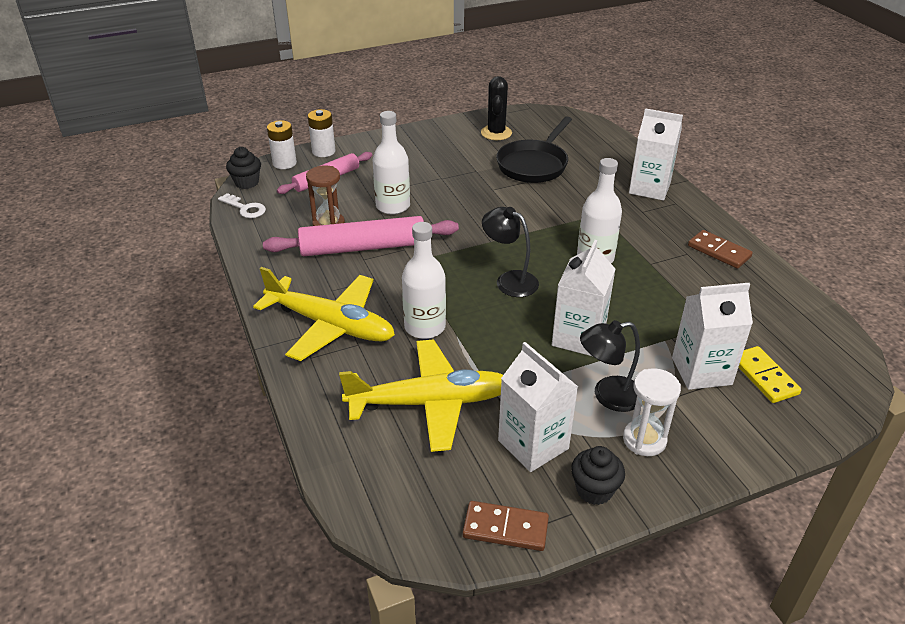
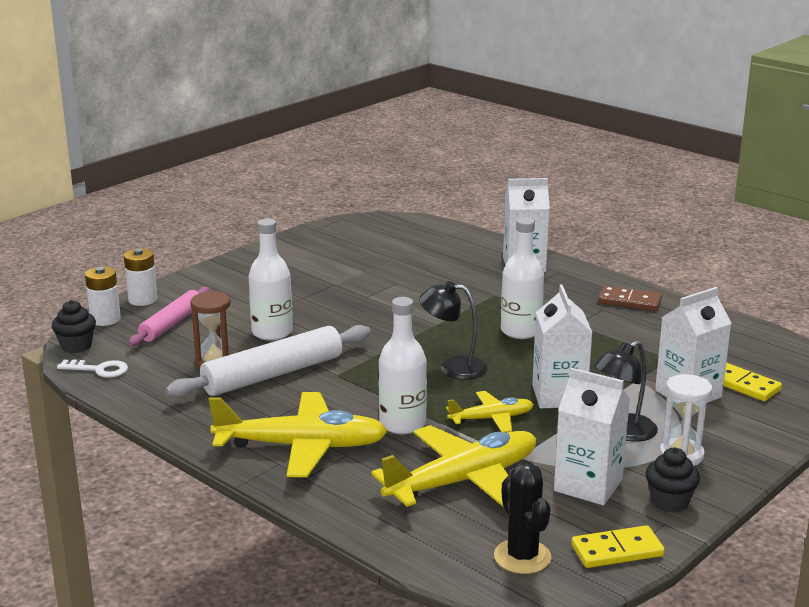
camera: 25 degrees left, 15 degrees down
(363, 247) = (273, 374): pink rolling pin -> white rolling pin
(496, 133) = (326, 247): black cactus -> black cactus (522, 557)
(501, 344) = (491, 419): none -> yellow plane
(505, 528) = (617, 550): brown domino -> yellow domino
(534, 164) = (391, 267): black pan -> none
========
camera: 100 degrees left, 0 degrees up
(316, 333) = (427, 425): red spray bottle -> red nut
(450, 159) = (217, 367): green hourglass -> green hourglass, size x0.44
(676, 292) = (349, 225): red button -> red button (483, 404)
========
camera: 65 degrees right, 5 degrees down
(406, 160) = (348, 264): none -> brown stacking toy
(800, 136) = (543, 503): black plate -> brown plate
========
■ What you will do
Copy word for word the stretch of entries above from the line that has "(450, 159) = (217, 367): green" through the line that has "(676, 292) = (349, 225): red", both ends included, and nothing outside it.

■ Finished exercise
(450, 159) = (217, 367): green hourglass -> green hourglass, size x0.44
(676, 292) = (349, 225): red button -> red button (483, 404)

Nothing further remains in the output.